Written problem:
Pick out and copy every line of the material below that contains the string "kern". Matching is case-sensitive.

(Stored data entries)

▼

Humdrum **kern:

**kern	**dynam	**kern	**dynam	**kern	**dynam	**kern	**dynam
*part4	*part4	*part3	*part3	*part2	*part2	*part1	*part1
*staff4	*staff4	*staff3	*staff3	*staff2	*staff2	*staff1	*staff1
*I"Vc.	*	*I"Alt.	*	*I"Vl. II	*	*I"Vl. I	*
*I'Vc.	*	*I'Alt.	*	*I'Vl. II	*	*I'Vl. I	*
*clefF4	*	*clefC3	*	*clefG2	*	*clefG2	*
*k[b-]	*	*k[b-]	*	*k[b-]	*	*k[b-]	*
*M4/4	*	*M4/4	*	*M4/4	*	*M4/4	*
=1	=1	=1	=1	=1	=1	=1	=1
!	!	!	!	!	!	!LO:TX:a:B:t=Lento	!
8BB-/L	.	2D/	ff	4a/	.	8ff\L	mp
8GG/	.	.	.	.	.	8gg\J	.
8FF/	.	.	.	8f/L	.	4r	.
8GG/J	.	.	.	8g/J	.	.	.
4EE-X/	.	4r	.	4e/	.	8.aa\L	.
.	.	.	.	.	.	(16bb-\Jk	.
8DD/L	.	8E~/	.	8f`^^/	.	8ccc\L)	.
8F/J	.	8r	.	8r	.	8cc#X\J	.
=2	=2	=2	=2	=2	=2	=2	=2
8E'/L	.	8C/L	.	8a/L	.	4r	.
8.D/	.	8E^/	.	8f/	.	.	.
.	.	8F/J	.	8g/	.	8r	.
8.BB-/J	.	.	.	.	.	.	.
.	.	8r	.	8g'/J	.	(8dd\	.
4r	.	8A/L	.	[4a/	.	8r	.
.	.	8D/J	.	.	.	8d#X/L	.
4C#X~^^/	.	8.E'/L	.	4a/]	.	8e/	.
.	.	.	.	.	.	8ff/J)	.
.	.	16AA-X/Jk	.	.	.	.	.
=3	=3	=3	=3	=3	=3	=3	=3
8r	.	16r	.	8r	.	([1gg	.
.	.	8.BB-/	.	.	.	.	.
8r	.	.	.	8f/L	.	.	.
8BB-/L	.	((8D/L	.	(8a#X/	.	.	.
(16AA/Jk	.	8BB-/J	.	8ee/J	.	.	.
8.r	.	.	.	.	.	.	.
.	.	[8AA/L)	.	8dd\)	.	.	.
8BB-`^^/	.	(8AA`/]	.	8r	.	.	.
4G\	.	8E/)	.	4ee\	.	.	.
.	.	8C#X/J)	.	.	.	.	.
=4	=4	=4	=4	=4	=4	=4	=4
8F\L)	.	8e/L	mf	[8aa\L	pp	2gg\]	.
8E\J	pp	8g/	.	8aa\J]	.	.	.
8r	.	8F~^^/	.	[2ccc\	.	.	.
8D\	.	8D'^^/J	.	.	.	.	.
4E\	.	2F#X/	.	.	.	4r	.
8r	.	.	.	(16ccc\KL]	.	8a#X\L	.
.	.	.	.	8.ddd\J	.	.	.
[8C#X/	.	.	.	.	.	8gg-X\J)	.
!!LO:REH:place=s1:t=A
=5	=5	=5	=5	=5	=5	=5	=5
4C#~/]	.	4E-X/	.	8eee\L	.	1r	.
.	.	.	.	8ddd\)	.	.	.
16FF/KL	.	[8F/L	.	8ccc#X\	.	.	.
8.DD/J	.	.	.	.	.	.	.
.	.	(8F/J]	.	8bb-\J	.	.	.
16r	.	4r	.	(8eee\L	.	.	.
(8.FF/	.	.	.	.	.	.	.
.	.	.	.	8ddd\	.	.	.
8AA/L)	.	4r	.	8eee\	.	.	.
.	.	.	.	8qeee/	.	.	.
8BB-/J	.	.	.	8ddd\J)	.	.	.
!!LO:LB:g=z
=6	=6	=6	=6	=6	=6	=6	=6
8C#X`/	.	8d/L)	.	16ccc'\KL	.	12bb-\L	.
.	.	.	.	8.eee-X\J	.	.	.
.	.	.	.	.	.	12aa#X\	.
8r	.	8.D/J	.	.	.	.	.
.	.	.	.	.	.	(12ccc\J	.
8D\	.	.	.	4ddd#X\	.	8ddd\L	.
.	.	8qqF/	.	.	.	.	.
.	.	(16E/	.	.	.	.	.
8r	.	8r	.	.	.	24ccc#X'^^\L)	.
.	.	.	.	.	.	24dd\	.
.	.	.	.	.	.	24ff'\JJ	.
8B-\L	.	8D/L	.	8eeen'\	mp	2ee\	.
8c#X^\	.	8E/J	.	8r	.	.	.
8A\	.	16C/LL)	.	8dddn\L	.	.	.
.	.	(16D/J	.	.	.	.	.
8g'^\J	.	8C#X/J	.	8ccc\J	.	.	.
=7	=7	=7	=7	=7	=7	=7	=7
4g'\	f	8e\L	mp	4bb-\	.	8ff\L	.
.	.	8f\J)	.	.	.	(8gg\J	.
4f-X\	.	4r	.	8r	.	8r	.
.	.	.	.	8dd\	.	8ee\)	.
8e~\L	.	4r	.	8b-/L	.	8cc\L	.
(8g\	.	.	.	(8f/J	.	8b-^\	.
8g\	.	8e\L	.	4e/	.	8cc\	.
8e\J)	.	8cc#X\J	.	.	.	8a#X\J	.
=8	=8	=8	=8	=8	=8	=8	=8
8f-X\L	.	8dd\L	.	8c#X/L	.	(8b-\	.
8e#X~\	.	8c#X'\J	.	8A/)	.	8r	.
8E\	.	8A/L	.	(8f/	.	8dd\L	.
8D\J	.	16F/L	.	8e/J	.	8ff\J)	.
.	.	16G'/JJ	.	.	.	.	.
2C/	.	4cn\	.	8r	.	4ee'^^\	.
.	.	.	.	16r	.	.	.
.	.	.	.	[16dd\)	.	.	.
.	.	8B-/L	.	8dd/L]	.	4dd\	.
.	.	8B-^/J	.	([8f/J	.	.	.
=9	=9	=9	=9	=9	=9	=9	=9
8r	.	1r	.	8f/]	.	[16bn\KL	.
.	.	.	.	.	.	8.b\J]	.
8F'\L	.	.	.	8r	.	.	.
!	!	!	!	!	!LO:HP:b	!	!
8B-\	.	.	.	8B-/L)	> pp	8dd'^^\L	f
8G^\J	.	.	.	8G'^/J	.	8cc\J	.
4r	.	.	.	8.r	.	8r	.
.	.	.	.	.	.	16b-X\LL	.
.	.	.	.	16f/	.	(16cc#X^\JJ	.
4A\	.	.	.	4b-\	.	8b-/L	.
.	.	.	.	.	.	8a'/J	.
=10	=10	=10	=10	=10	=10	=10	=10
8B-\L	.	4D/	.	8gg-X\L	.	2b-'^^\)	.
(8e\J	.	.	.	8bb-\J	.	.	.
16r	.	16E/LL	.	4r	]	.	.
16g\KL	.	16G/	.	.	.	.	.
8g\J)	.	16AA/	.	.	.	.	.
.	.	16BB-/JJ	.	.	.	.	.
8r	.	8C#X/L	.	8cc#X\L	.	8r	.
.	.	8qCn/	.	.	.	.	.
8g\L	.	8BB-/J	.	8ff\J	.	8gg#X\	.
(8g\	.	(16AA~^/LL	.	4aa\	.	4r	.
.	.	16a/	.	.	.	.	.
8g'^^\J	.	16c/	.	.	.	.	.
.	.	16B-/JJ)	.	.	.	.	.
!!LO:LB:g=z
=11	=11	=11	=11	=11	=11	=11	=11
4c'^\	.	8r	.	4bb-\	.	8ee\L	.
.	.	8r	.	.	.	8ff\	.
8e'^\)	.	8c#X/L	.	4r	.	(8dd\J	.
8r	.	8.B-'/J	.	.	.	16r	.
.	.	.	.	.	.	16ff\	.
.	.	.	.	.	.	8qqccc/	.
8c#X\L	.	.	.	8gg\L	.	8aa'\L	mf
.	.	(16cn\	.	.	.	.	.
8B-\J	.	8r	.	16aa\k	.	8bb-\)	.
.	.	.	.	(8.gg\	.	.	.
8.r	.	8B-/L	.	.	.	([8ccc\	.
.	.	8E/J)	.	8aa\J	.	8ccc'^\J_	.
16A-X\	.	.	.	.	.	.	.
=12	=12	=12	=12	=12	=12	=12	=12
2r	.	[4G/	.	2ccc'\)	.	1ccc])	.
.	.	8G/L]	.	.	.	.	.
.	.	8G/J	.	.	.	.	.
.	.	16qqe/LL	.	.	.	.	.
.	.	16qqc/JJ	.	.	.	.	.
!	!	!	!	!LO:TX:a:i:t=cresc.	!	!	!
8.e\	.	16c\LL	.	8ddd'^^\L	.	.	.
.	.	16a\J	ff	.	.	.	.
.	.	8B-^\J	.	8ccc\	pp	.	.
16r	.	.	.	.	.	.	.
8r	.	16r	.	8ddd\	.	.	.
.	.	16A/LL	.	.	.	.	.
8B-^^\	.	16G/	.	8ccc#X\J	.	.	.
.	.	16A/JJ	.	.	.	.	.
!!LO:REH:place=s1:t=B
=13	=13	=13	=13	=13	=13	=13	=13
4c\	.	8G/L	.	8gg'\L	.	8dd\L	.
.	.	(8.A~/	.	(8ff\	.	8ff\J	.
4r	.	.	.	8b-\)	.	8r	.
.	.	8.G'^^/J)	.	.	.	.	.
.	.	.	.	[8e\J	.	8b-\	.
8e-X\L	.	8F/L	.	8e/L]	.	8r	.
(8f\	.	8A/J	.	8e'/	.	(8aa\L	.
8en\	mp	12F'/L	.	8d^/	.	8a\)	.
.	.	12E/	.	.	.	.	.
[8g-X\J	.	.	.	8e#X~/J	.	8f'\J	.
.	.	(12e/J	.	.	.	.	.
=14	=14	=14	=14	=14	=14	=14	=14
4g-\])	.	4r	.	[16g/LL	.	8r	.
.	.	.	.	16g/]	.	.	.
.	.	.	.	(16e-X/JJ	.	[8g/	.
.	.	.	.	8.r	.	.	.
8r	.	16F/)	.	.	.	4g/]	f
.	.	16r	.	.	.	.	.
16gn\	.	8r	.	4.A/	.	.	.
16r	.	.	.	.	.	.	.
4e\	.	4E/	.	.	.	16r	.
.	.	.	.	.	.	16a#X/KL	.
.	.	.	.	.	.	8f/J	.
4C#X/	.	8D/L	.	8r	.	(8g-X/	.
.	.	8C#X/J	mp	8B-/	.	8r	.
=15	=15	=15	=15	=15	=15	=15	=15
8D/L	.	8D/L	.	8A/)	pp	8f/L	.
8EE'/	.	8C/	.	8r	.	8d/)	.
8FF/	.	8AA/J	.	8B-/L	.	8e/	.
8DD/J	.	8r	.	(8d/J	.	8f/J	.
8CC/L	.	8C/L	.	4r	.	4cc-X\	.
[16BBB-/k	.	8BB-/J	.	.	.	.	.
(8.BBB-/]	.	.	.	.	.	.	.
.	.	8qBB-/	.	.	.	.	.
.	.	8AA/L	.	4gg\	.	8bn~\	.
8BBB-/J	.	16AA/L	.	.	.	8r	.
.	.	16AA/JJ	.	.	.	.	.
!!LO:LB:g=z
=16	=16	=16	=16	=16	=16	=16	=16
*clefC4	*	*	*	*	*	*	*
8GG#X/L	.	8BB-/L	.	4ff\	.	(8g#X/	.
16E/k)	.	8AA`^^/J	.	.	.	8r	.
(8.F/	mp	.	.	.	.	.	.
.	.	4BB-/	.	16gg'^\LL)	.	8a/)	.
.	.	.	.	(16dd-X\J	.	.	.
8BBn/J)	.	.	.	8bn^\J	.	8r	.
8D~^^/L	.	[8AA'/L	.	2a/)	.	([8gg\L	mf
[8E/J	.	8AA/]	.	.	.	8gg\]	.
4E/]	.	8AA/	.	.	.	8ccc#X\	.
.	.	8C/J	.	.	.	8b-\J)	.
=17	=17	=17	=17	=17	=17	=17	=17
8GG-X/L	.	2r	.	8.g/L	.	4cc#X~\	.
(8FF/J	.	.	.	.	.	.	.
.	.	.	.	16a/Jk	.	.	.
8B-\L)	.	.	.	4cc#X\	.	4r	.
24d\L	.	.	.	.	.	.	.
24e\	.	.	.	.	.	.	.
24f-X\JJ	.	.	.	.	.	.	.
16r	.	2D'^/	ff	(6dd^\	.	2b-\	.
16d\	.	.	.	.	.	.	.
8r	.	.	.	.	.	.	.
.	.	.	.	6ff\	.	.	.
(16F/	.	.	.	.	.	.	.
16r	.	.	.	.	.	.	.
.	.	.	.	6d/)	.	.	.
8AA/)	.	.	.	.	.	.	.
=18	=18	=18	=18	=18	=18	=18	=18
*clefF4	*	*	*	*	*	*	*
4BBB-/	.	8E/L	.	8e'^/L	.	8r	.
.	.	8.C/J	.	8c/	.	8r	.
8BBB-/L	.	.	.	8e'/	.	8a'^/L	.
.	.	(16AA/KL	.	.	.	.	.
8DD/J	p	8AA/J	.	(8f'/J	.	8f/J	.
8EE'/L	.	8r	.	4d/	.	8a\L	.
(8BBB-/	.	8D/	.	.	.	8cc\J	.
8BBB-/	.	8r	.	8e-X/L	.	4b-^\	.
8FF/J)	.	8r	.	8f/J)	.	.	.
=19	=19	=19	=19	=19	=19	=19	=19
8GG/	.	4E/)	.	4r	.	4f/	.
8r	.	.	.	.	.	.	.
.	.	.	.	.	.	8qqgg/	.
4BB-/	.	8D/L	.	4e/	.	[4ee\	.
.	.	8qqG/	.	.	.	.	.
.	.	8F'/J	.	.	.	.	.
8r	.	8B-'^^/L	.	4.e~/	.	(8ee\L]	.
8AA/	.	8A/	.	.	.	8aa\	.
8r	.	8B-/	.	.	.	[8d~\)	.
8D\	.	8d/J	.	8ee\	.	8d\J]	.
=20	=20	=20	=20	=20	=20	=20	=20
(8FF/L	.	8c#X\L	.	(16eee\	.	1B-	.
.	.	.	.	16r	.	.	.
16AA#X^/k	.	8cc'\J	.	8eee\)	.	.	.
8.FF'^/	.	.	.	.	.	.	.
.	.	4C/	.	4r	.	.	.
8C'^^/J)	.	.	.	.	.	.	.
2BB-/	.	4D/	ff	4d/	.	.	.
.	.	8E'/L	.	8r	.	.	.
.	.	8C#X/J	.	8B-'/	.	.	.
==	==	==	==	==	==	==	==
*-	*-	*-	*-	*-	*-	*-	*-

▲

Response to the exercise:
Humdrum **kern:
**kern	**dynam	**kern	**dynam	**kern	**dynam	**kern	**dynam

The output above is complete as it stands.